Line by line, copy the material below exactly as given.
>>>
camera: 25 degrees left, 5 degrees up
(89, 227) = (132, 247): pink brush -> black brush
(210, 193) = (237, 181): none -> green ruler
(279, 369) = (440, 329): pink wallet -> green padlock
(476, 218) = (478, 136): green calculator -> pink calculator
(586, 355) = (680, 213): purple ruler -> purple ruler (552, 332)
<<<
## REPLY TO THE EXERCISE
camera: 25 degrees left, 5 degrees up
(89, 227) = (132, 247): pink brush -> black brush
(210, 193) = (237, 181): none -> green ruler
(279, 369) = (440, 329): pink wallet -> green padlock
(476, 218) = (478, 136): green calculator -> pink calculator
(586, 355) = (680, 213): purple ruler -> purple ruler (552, 332)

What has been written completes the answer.